Spatial reasoning data
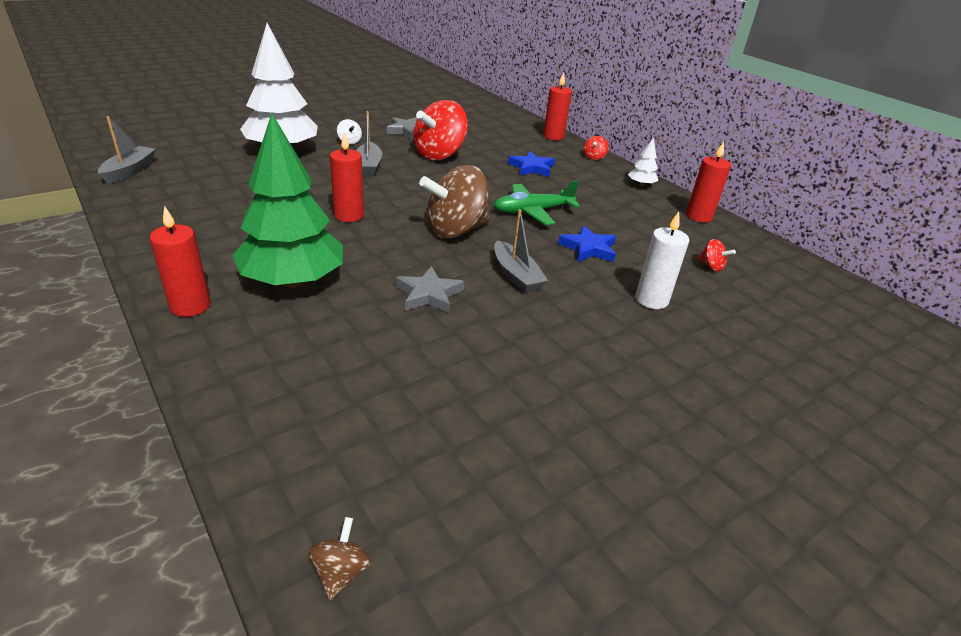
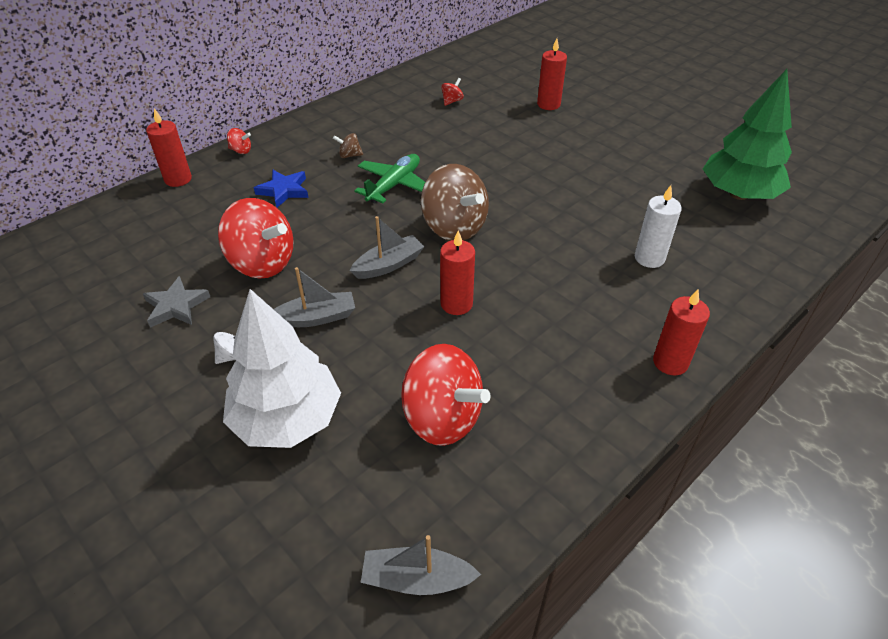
camera: 95 degrees left, 10 degrees up
(236, 193) = (442, 418): none -> red spinning top
(293, 281) = (596, 309): green tree -> green tree (738, 194)
(341, 572) = (814, 223): brown spinning top -> brown spinning top (349, 155)
(429, 294) = (568, 228): grey star -> none
(516, 276) = (515, 188): grey boat -> grey boat (388, 265)
(532, 211) = (394, 185): green plane -> green plane turned 120 degrees counterclockwise
(588, 248) = (452, 154): blue star -> none
(641, 185) = (308, 125): white tree -> none
(651, 300) = (514, 128): white candle -> white candle (649, 258)
(699, 216) = (366, 100): red candle -> red candle (548, 104)

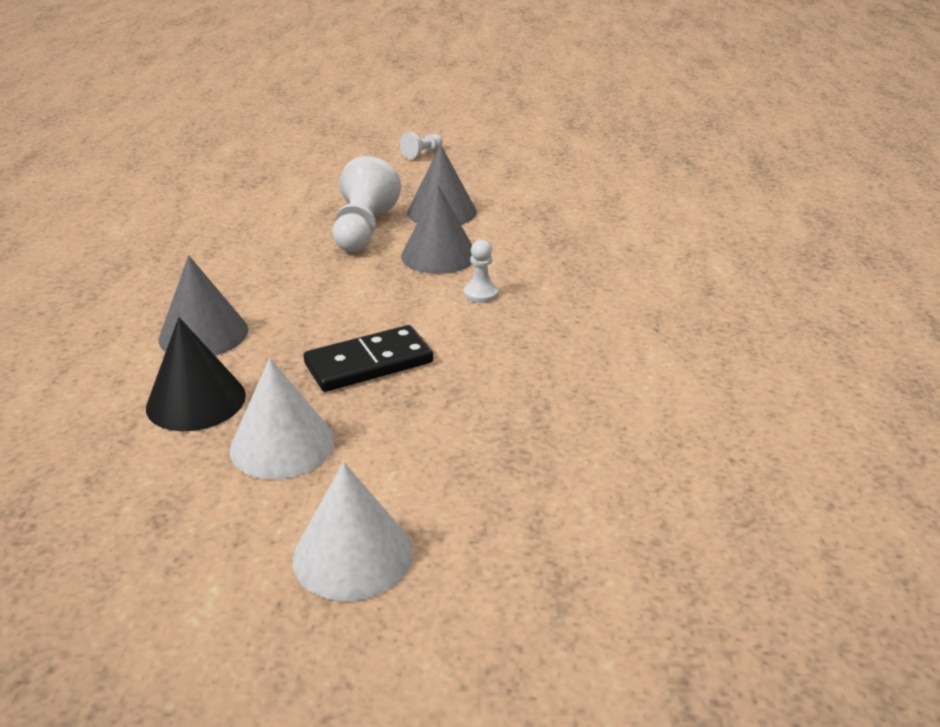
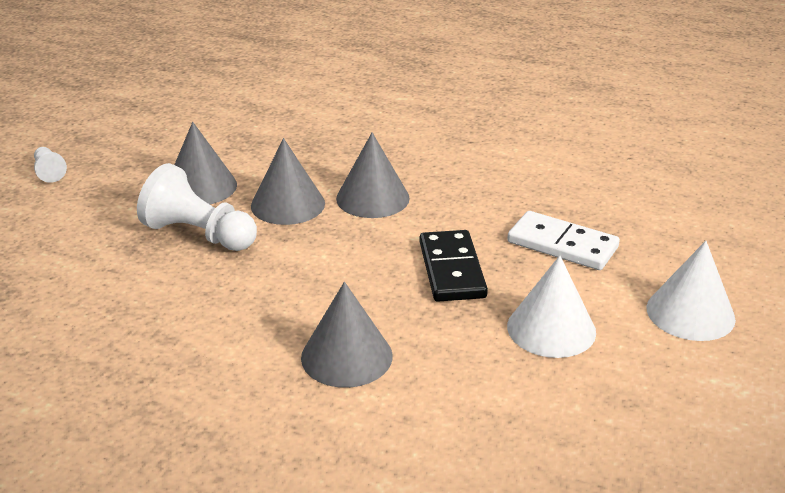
camera: 70 degrees left, 0 degrees up
(196, 401) = (465, 370): black cone -> none
(459, 429) = (562, 245): none -> white domino
(481, 294) = (372, 198): white pawn -> grey cone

**YOUR INSTRUCTIONS:**
Your answer should be the lines from the one containing "(196, 401) = (465, 370): black cone -> none" through the last line of the records, repeated exactly and with nothing added.

**PROBLEM SOLUTION:**
(196, 401) = (465, 370): black cone -> none
(459, 429) = (562, 245): none -> white domino
(481, 294) = (372, 198): white pawn -> grey cone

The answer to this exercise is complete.